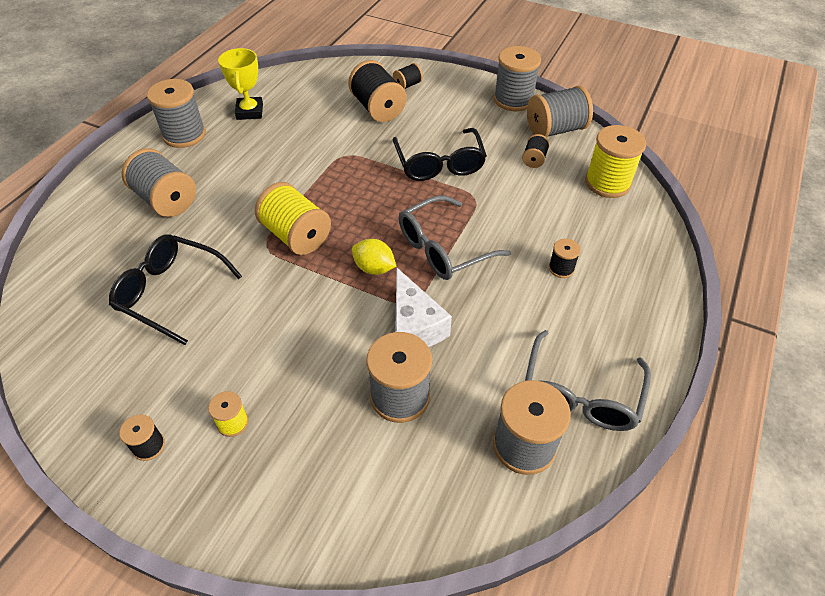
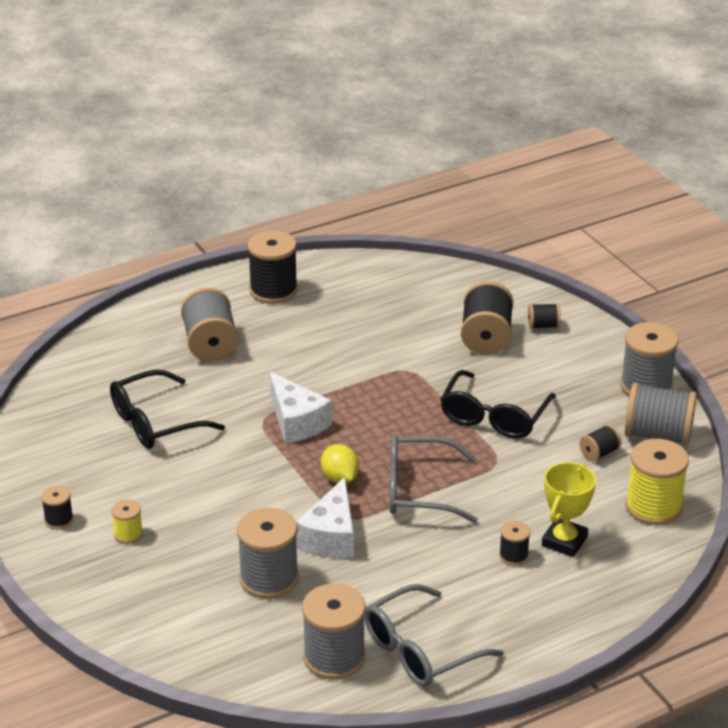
camera: 35 degrees right, 15 degrees down
(171, 293) = (156, 422): black glasses -> black glasses turned 90 degrees counterclockwise
(184, 135) = (273, 290): grey spool -> black spool
(250, 112) = (354, 291): yellow trophy -> yellow trophy (564, 541)
(296, 236) = (296, 422): yellow spool -> white cheese

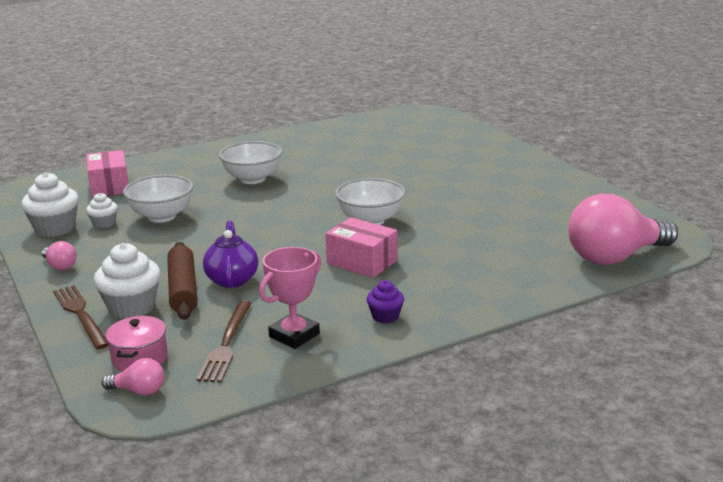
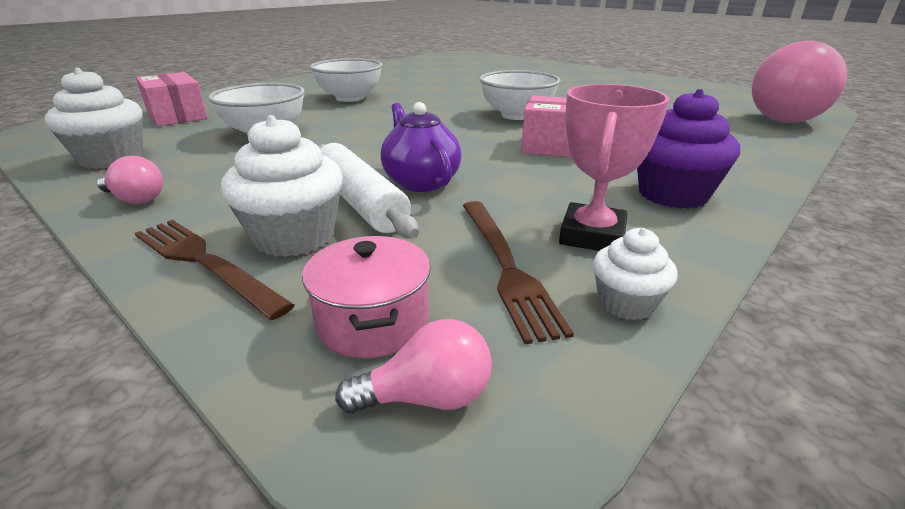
camera: 20 degrees left, 5 degrees up
(104, 224) = (187, 147): white cupcake -> white cupcake (626, 303)
(182, 289) = (360, 202): brown rolling pin -> white rolling pin
(385, 316) = (672, 194): purple cupcake -> purple cupcake, size x1.77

Work instruction: Write out exactly the lines from the one containing "(296, 236) = (296, 422): yellow" through the end of the entries, both included. Pictures are not copied.

Finished task:
(296, 236) = (296, 422): yellow spool -> white cheese

camera: 20 degrees left, 5 degrees up
(104, 224) = (187, 147): white cupcake -> white cupcake (626, 303)
(182, 289) = (360, 202): brown rolling pin -> white rolling pin
(385, 316) = (672, 194): purple cupcake -> purple cupcake, size x1.77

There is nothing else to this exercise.